▶ _Assignment_: Show every line of the records below that contains the word "none".

════════════════════

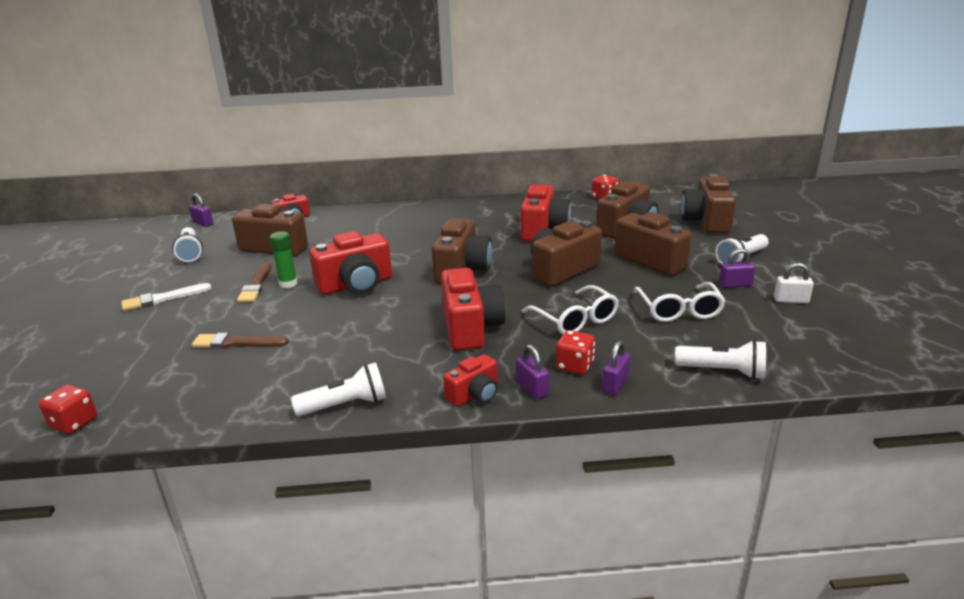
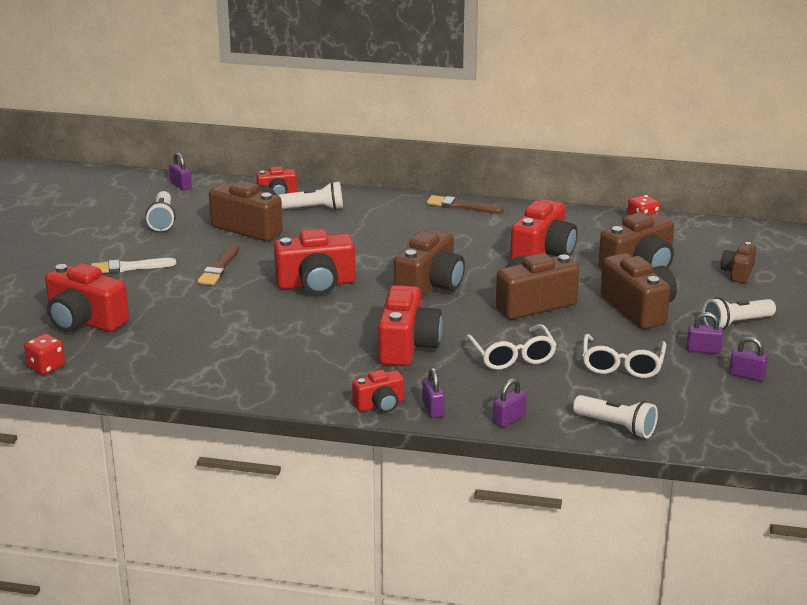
camera: 15 degrees right, 0 degrees up
(118, 361) = (84, 321): none -> red camera
(237, 343) = (189, 323): brown brush -> brown brush (461, 206)
(288, 284) = (250, 271): green glue stick -> none
(345, 405) = (267, 393): white flashlight -> white flashlight (314, 208)
(574, 366) = (483, 397): red dice -> none
(706, 221) = (737, 273): brown camera -> brown camera, size x0.56
(791, 300) = (747, 375): white padlock -> purple padlock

════════════════════

▶ _Your response_:
(118, 361) = (84, 321): none -> red camera
(288, 284) = (250, 271): green glue stick -> none
(574, 366) = (483, 397): red dice -> none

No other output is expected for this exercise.